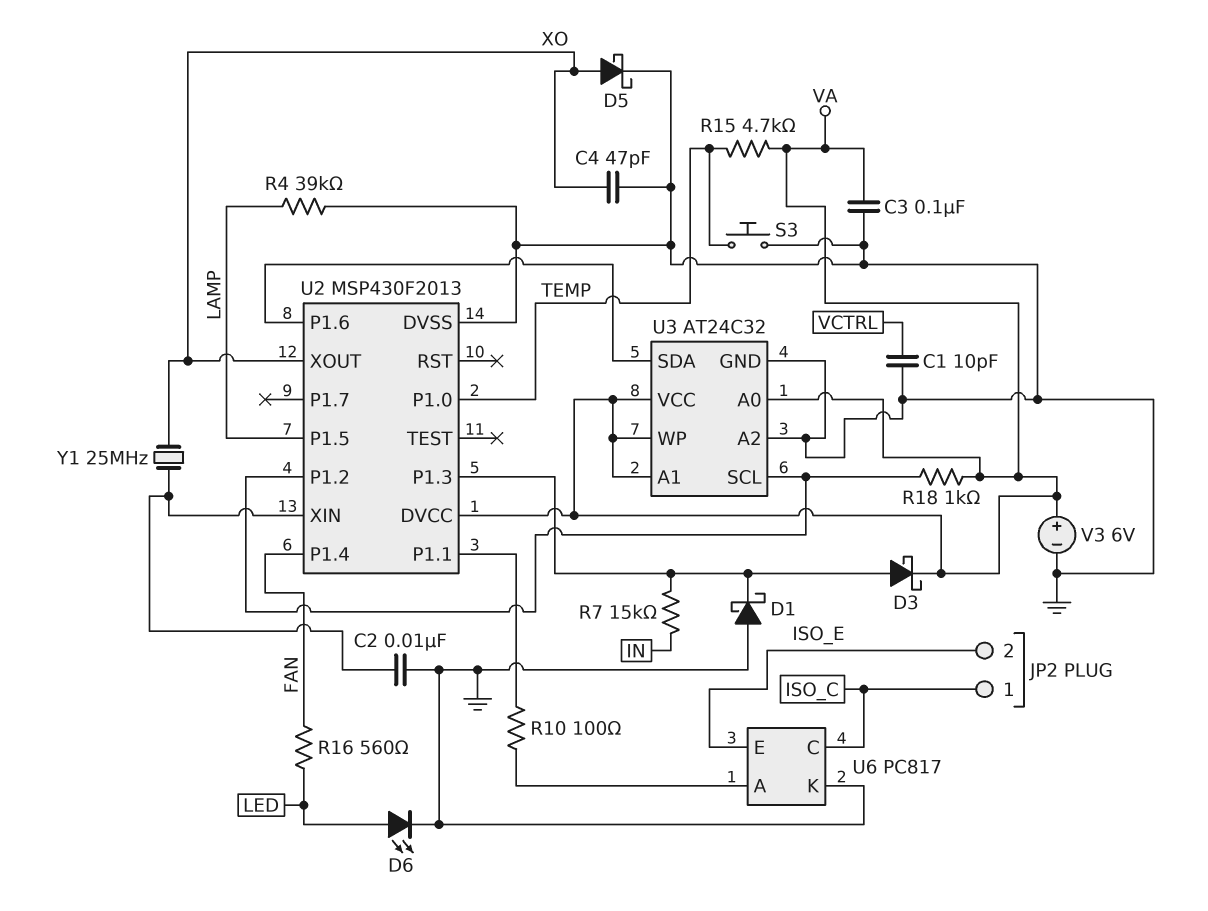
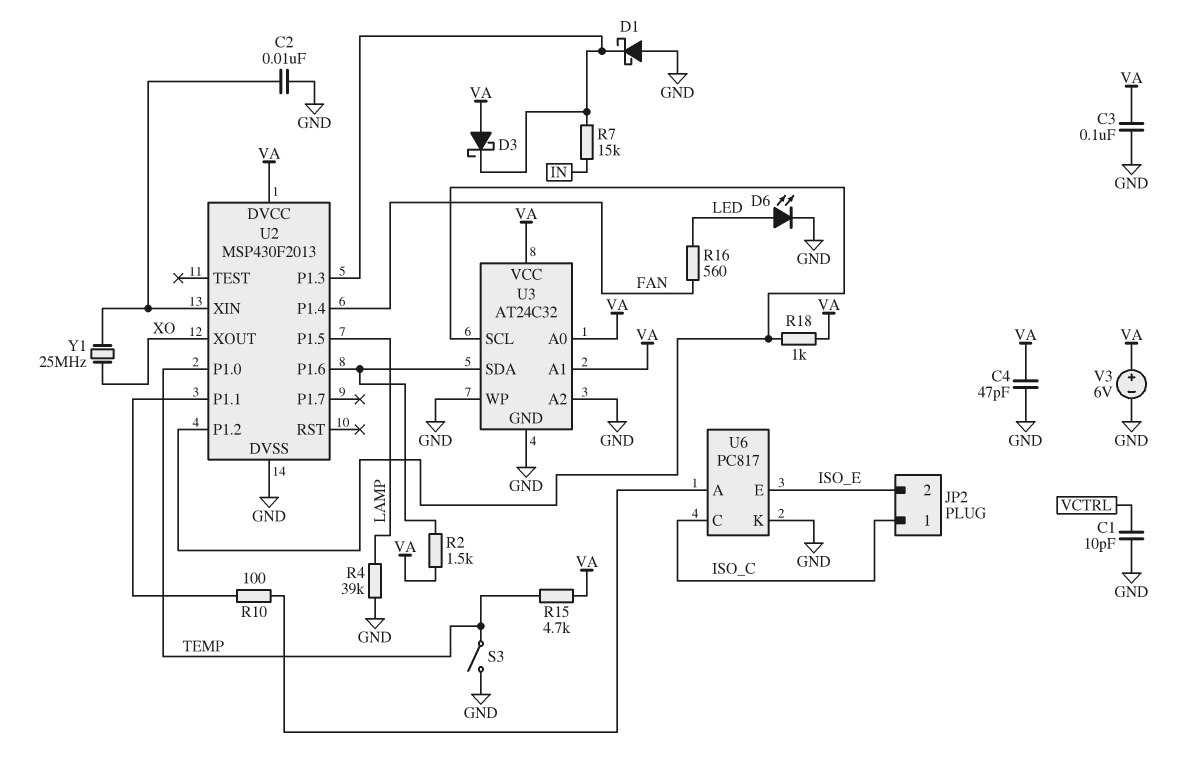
C4: 47pF (GND, XO) -> 47pF (GND, VA)
D3: schottky (A U2/P1.3, K VA) -> schottky (A VA, K U2/P1.3)
D5: schottky (A XO, K GND) -> none
R2: none -> 1.5k (U2/P1.6, VA)
S3: button (GND, TEMP) -> switch (GND, TEMP)
U3 pin WP: VA -> GND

### Aim of the exercise:
Please retype, without any change, the line containing "R2: none -> 1.5k (U2/P1.6, VA)" and every line after it to the end of the entries above, and only those.

### Your solution:
R2: none -> 1.5k (U2/P1.6, VA)
S3: button (GND, TEMP) -> switch (GND, TEMP)
U3 pin WP: VA -> GND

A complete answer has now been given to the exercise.